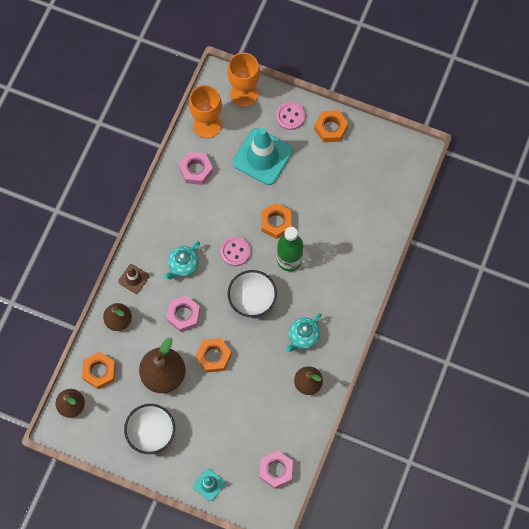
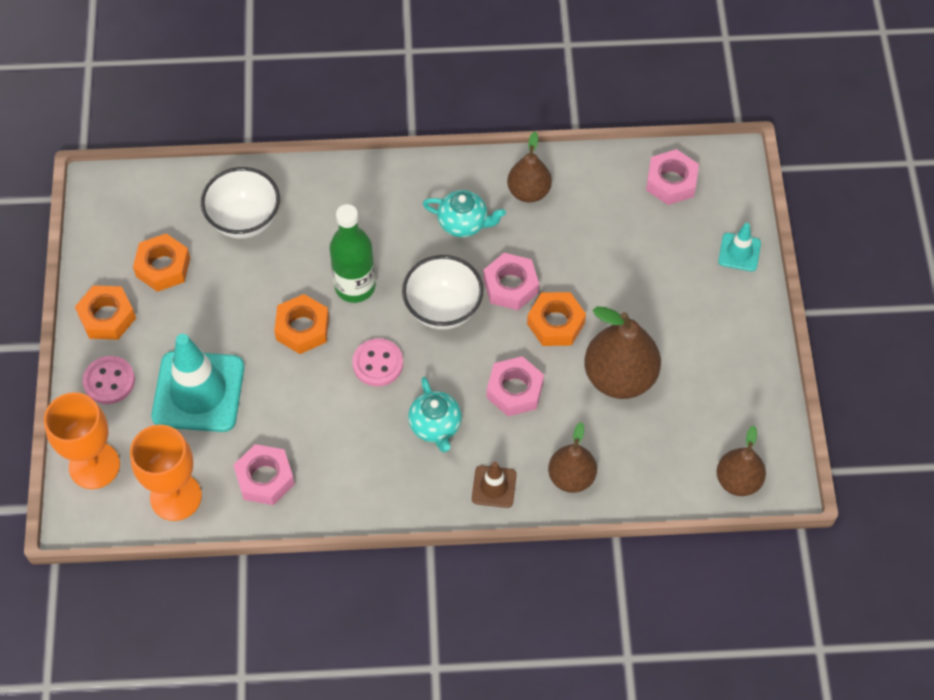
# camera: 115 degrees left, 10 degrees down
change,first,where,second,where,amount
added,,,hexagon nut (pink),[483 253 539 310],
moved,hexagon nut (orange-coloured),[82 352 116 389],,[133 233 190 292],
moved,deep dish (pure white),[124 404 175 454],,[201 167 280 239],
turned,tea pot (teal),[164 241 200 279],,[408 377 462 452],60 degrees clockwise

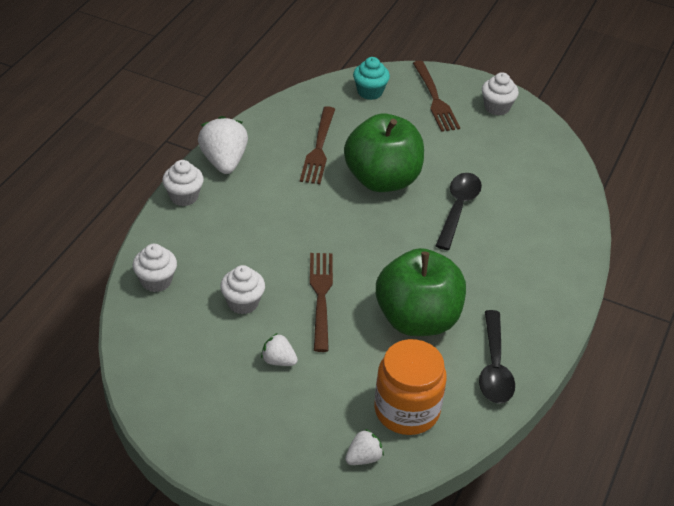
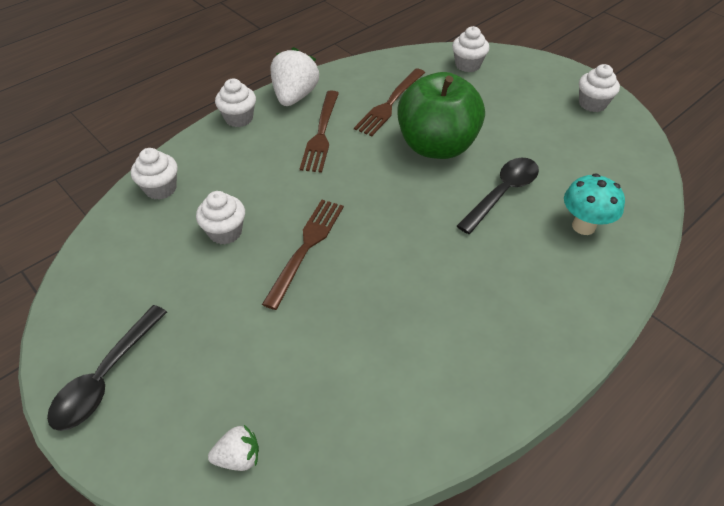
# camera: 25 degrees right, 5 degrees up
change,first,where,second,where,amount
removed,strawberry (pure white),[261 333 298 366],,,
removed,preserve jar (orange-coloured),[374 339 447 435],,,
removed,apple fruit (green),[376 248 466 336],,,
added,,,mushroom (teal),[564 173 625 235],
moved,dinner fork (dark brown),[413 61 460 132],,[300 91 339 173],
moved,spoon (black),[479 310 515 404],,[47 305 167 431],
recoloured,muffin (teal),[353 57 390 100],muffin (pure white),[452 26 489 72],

TASK BRIEF: Everything in the entries above, apart from the images, should be printed exactly.

REPLY:
# camera: 115 degrees left, 10 degrees down
change,first,where,second,where,amount
added,,,hexagon nut (pink),[483 253 539 310],
moved,hexagon nut (orange-coloured),[82 352 116 389],,[133 233 190 292],
moved,deep dish (pure white),[124 404 175 454],,[201 167 280 239],
turned,tea pot (teal),[164 241 200 279],,[408 377 462 452],60 degrees clockwise

# camera: 25 degrees right, 5 degrees up
change,first,where,second,where,amount
removed,strawberry (pure white),[261 333 298 366],,,
removed,preserve jar (orange-coloured),[374 339 447 435],,,
removed,apple fruit (green),[376 248 466 336],,,
added,,,mushroom (teal),[564 173 625 235],
moved,dinner fork (dark brown),[413 61 460 132],,[300 91 339 173],
moved,spoon (black),[479 310 515 404],,[47 305 167 431],
recoloured,muffin (teal),[353 57 390 100],muffin (pure white),[452 26 489 72],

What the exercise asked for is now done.